⟨
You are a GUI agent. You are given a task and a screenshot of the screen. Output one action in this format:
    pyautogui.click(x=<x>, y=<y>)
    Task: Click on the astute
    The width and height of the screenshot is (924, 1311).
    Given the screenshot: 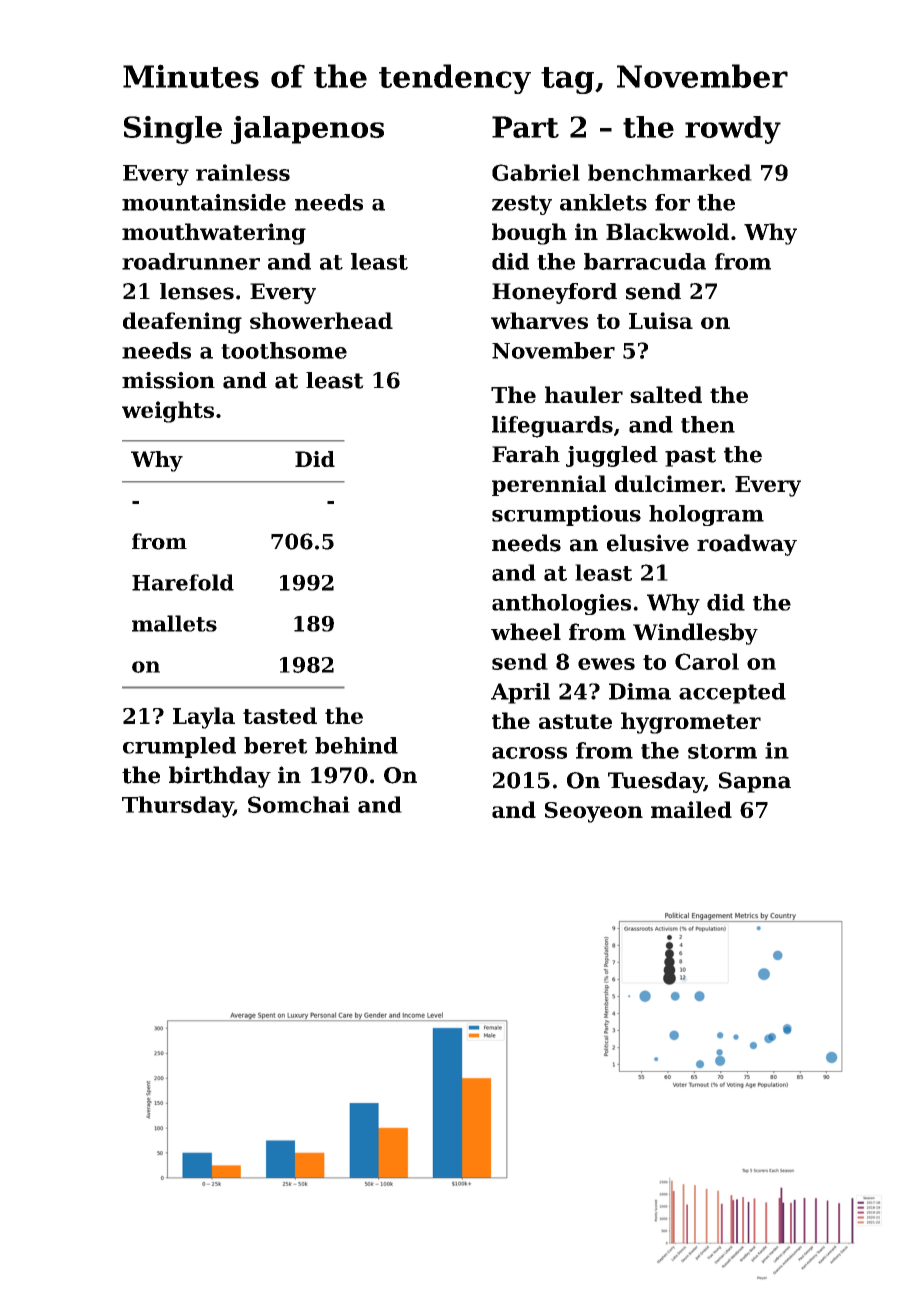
⟩
__Given exercise__
Quote every line of the data above word for word, but leave out the picture.

__Response__
You are a GUI agent. You are given a task and a screenshot of the screen. Output one action in this format:
    pyautogui.click(x=<x>, y=<y>)
    Task: Click on the astute
    The width and height of the screenshot is (924, 1311).
    Given the screenshot: 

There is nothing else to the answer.